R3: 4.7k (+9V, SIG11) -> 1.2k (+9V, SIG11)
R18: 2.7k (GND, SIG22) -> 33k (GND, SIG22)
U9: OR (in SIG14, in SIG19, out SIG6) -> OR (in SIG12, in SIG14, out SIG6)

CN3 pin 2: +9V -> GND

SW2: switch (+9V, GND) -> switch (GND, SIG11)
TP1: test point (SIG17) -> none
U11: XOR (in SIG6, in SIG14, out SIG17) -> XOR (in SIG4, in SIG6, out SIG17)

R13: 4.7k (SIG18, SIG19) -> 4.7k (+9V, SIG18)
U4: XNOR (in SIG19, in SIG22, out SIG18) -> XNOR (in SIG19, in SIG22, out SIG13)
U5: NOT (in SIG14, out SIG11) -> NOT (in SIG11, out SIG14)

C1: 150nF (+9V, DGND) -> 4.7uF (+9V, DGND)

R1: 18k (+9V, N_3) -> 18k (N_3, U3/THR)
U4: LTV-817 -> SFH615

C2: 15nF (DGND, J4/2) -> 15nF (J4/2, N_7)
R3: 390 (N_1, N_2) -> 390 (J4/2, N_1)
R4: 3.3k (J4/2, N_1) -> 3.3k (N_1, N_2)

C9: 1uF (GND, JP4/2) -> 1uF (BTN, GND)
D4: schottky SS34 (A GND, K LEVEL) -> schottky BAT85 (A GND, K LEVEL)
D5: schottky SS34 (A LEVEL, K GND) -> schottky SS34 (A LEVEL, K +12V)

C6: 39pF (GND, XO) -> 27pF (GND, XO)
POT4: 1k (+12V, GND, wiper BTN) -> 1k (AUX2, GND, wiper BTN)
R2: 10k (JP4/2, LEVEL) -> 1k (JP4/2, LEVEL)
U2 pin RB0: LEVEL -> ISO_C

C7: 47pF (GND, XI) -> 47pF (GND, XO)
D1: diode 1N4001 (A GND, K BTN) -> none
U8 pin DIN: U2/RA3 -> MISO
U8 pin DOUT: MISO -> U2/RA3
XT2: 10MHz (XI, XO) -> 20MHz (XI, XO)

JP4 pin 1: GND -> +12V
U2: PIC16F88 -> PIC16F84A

Task brief: Return each entry exactly. Leave none out.

Answer to this exercise:
R3: 4.7k (+9V, SIG11) -> 1.2k (+9V, SIG11)
R18: 2.7k (GND, SIG22) -> 33k (GND, SIG22)
U9: OR (in SIG14, in SIG19, out SIG6) -> OR (in SIG12, in SIG14, out SIG6)

CN3 pin 2: +9V -> GND

SW2: switch (+9V, GND) -> switch (GND, SIG11)
TP1: test point (SIG17) -> none
U11: XOR (in SIG6, in SIG14, out SIG17) -> XOR (in SIG4, in SIG6, out SIG17)

R13: 4.7k (SIG18, SIG19) -> 4.7k (+9V, SIG18)
U4: XNOR (in SIG19, in SIG22, out SIG18) -> XNOR (in SIG19, in SIG22, out SIG13)
U5: NOT (in SIG14, out SIG11) -> NOT (in SIG11, out SIG14)

C1: 150nF (+9V, DGND) -> 4.7uF (+9V, DGND)

R1: 18k (+9V, N_3) -> 18k (N_3, U3/THR)
U4: LTV-817 -> SFH615

C2: 15nF (DGND, J4/2) -> 15nF (J4/2, N_7)
R3: 390 (N_1, N_2) -> 390 (J4/2, N_1)
R4: 3.3k (J4/2, N_1) -> 3.3k (N_1, N_2)

C9: 1uF (GND, JP4/2) -> 1uF (BTN, GND)
D4: schottky SS34 (A GND, K LEVEL) -> schottky BAT85 (A GND, K LEVEL)
D5: schottky SS34 (A LEVEL, K GND) -> schottky SS34 (A LEVEL, K +12V)

C6: 39pF (GND, XO) -> 27pF (GND, XO)
POT4: 1k (+12V, GND, wiper BTN) -> 1k (AUX2, GND, wiper BTN)
R2: 10k (JP4/2, LEVEL) -> 1k (JP4/2, LEVEL)
U2 pin RB0: LEVEL -> ISO_C

C7: 47pF (GND, XI) -> 47pF (GND, XO)
D1: diode 1N4001 (A GND, K BTN) -> none
U8 pin DIN: U2/RA3 -> MISO
U8 pin DOUT: MISO -> U2/RA3
XT2: 10MHz (XI, XO) -> 20MHz (XI, XO)

JP4 pin 1: GND -> +12V
U2: PIC16F88 -> PIC16F84A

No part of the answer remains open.